■ Work request: What is needed is each line of the data below that holds the string "robot".

■ Supplied data:
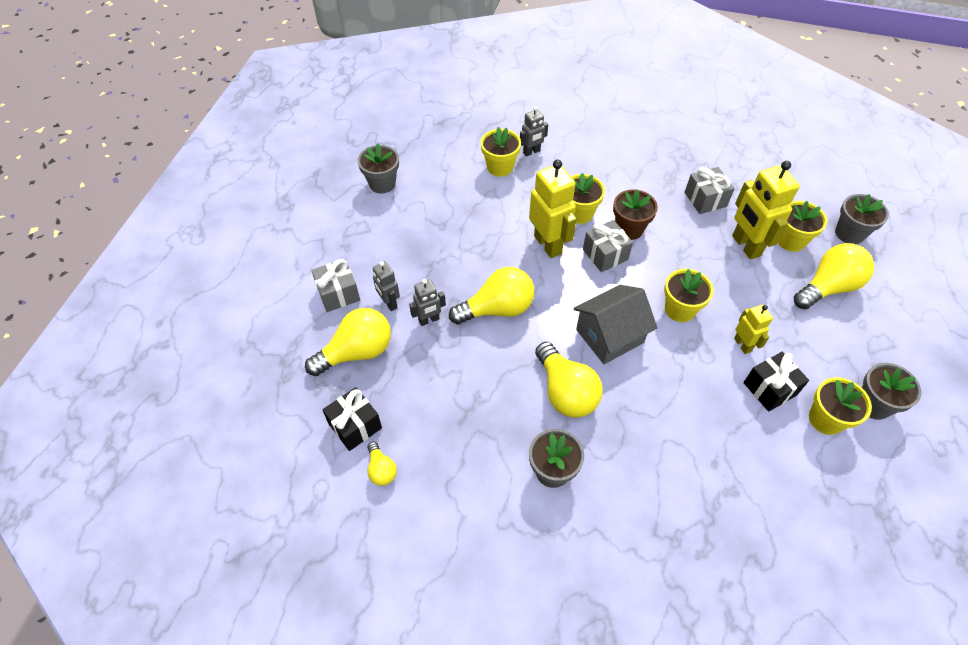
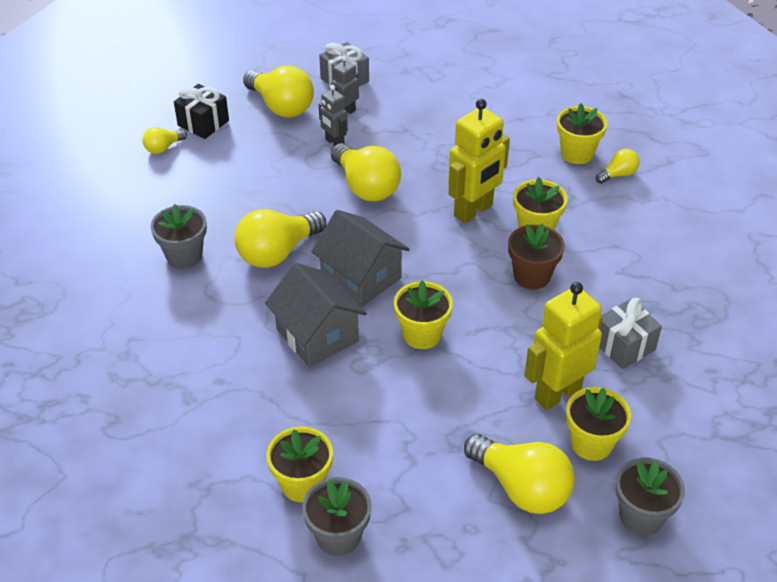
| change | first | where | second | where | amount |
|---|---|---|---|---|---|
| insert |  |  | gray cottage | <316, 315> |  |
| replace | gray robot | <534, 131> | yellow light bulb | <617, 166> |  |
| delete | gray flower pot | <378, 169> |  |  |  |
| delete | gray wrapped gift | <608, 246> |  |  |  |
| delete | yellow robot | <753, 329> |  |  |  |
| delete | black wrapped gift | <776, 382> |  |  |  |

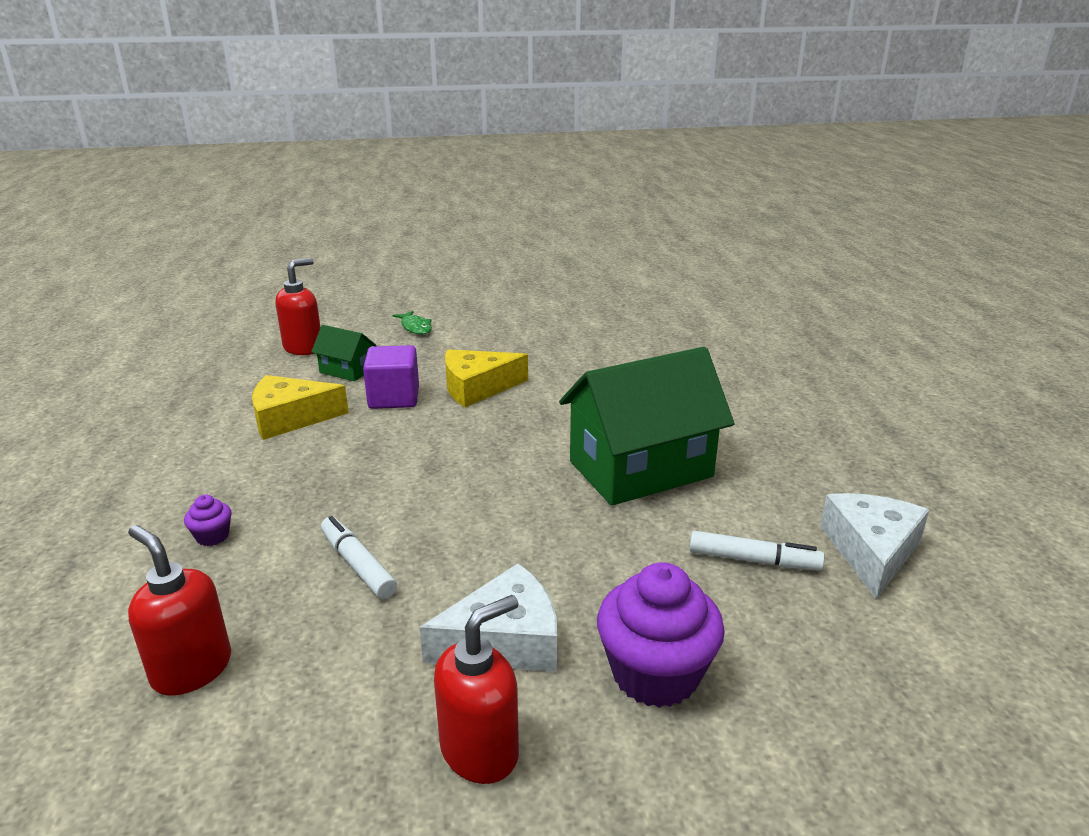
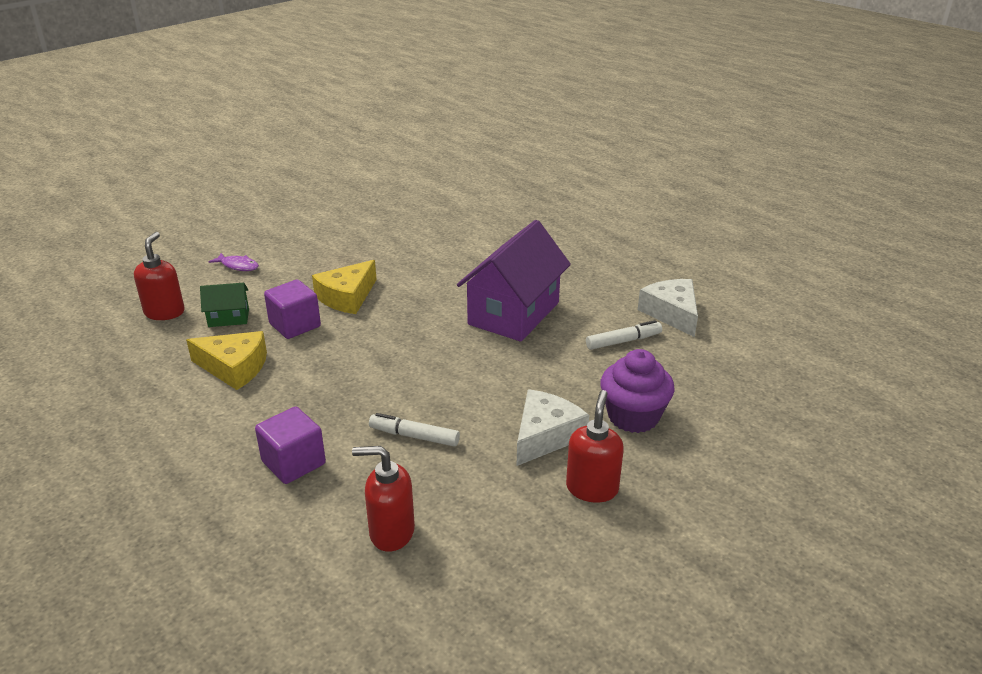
| change | first | where | second | where | amount |
|---|---|---|---|---|---|
| rotate | yellow cheese | <300, 407> |  | <226, 360> | 120 degrees counterclockwise |
| recolor | leaf-green toy fish | <412, 323> | royal purple toy fish | <233, 262> |  |
| replace | royal purple cupcake | <208, 520> | royal purple cube | <290, 445> |  |
| recolor | leaf-green cottage | <646, 426> | royal purple cottage | <514, 281> |  |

■ Solved exercise:
| replace | gray robot | <534, 131> | yellow light bulb | <617, 166> |  |
| delete | yellow robot | <753, 329> |  |  |  |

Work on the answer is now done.